**EXERCISE DESCRIPTION:** Go from the first line below to the one with "yellow truck: 3 -> 2" and print each line exactly.

**DATASET:**
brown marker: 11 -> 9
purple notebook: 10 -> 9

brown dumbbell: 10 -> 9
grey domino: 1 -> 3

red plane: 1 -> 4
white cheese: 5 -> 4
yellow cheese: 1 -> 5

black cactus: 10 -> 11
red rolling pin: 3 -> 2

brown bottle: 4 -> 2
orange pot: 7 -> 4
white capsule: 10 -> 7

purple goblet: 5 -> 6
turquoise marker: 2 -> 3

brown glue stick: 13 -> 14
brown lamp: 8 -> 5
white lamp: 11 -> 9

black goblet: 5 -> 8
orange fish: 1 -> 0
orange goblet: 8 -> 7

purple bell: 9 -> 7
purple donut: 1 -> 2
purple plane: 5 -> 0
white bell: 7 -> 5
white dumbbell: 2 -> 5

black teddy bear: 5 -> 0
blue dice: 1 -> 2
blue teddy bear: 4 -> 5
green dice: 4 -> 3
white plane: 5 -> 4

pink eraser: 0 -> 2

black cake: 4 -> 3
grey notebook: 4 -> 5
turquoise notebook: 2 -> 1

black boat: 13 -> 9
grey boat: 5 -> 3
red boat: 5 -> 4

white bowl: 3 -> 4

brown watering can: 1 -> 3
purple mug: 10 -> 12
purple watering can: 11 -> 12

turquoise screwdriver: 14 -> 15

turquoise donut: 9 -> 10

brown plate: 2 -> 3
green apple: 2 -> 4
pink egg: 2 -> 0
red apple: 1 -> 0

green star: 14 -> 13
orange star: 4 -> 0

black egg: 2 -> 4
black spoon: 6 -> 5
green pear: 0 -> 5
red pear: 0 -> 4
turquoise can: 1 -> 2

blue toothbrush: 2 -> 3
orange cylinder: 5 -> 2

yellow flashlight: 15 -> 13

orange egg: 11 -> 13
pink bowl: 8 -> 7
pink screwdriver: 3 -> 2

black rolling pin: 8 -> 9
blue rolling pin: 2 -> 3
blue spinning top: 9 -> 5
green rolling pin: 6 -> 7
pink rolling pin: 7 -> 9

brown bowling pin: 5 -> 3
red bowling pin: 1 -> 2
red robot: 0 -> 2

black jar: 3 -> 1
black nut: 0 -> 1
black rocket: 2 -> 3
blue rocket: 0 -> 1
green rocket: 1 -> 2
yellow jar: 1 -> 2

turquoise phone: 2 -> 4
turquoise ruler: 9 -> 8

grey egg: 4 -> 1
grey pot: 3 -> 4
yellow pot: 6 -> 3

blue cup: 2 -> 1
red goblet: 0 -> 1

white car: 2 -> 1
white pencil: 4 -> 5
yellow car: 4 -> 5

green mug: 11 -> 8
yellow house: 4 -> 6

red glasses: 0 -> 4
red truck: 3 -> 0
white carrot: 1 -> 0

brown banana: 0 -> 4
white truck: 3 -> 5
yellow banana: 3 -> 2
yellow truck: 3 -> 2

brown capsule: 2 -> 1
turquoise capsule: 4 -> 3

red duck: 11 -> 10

**ANSWER BOX:**
brown marker: 11 -> 9
purple notebook: 10 -> 9

brown dumbbell: 10 -> 9
grey domino: 1 -> 3

red plane: 1 -> 4
white cheese: 5 -> 4
yellow cheese: 1 -> 5

black cactus: 10 -> 11
red rolling pin: 3 -> 2

brown bottle: 4 -> 2
orange pot: 7 -> 4
white capsule: 10 -> 7

purple goblet: 5 -> 6
turquoise marker: 2 -> 3

brown glue stick: 13 -> 14
brown lamp: 8 -> 5
white lamp: 11 -> 9

black goblet: 5 -> 8
orange fish: 1 -> 0
orange goblet: 8 -> 7

purple bell: 9 -> 7
purple donut: 1 -> 2
purple plane: 5 -> 0
white bell: 7 -> 5
white dumbbell: 2 -> 5

black teddy bear: 5 -> 0
blue dice: 1 -> 2
blue teddy bear: 4 -> 5
green dice: 4 -> 3
white plane: 5 -> 4

pink eraser: 0 -> 2

black cake: 4 -> 3
grey notebook: 4 -> 5
turquoise notebook: 2 -> 1

black boat: 13 -> 9
grey boat: 5 -> 3
red boat: 5 -> 4

white bowl: 3 -> 4

brown watering can: 1 -> 3
purple mug: 10 -> 12
purple watering can: 11 -> 12

turquoise screwdriver: 14 -> 15

turquoise donut: 9 -> 10

brown plate: 2 -> 3
green apple: 2 -> 4
pink egg: 2 -> 0
red apple: 1 -> 0

green star: 14 -> 13
orange star: 4 -> 0

black egg: 2 -> 4
black spoon: 6 -> 5
green pear: 0 -> 5
red pear: 0 -> 4
turquoise can: 1 -> 2

blue toothbrush: 2 -> 3
orange cylinder: 5 -> 2

yellow flashlight: 15 -> 13

orange egg: 11 -> 13
pink bowl: 8 -> 7
pink screwdriver: 3 -> 2

black rolling pin: 8 -> 9
blue rolling pin: 2 -> 3
blue spinning top: 9 -> 5
green rolling pin: 6 -> 7
pink rolling pin: 7 -> 9

brown bowling pin: 5 -> 3
red bowling pin: 1 -> 2
red robot: 0 -> 2

black jar: 3 -> 1
black nut: 0 -> 1
black rocket: 2 -> 3
blue rocket: 0 -> 1
green rocket: 1 -> 2
yellow jar: 1 -> 2

turquoise phone: 2 -> 4
turquoise ruler: 9 -> 8

grey egg: 4 -> 1
grey pot: 3 -> 4
yellow pot: 6 -> 3

blue cup: 2 -> 1
red goblet: 0 -> 1

white car: 2 -> 1
white pencil: 4 -> 5
yellow car: 4 -> 5

green mug: 11 -> 8
yellow house: 4 -> 6

red glasses: 0 -> 4
red truck: 3 -> 0
white carrot: 1 -> 0

brown banana: 0 -> 4
white truck: 3 -> 5
yellow banana: 3 -> 2
yellow truck: 3 -> 2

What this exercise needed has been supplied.